◆ Exercise description: Copy every entry below verbatim, except for images.

(Object matching data)
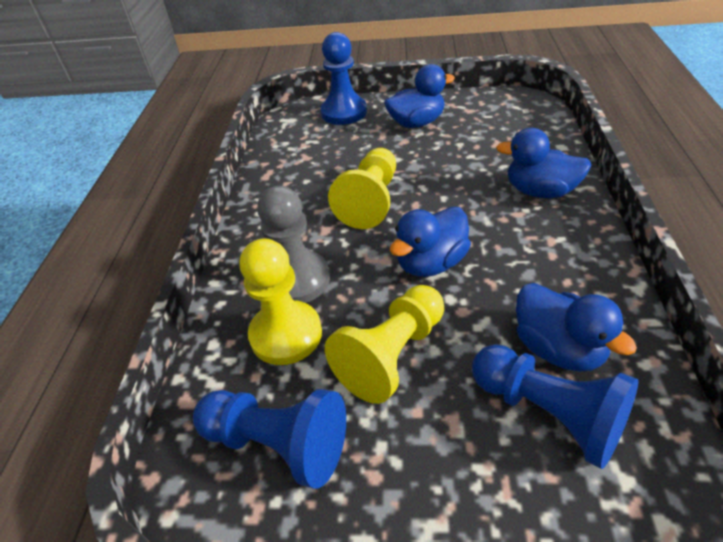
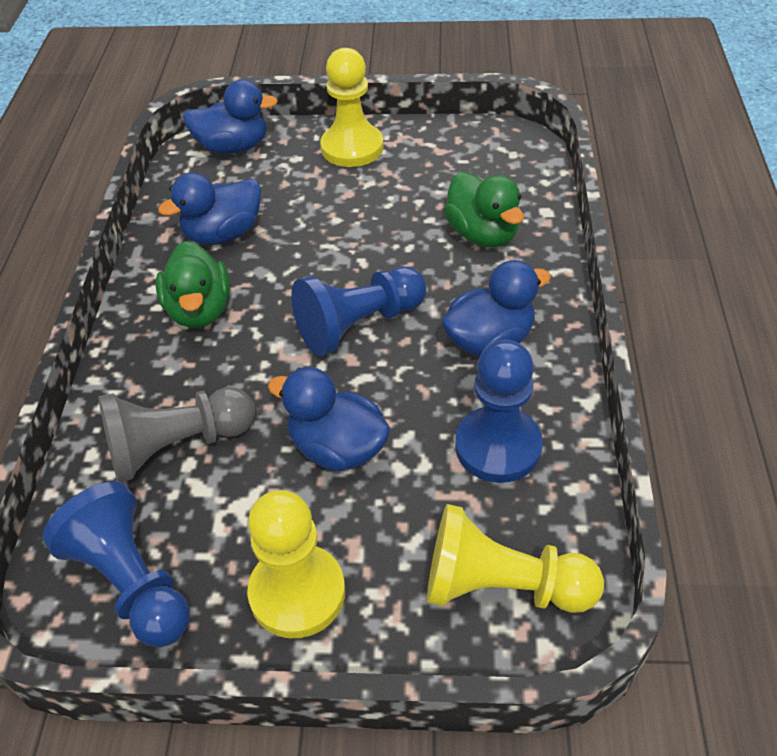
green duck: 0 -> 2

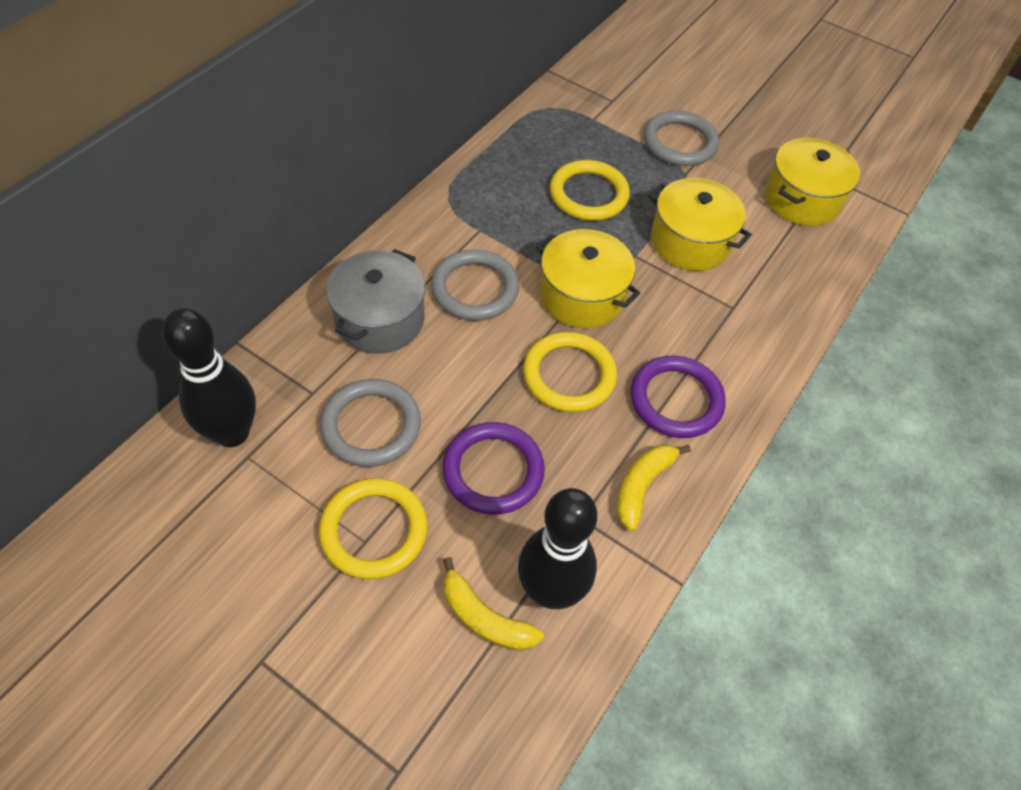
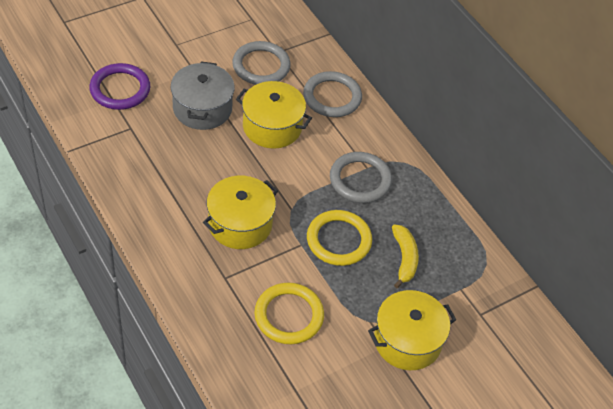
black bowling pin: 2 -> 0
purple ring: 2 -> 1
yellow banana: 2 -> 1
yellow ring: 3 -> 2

◆ Answer below:
green duck: 0 -> 2

black bowling pin: 2 -> 0
purple ring: 2 -> 1
yellow banana: 2 -> 1
yellow ring: 3 -> 2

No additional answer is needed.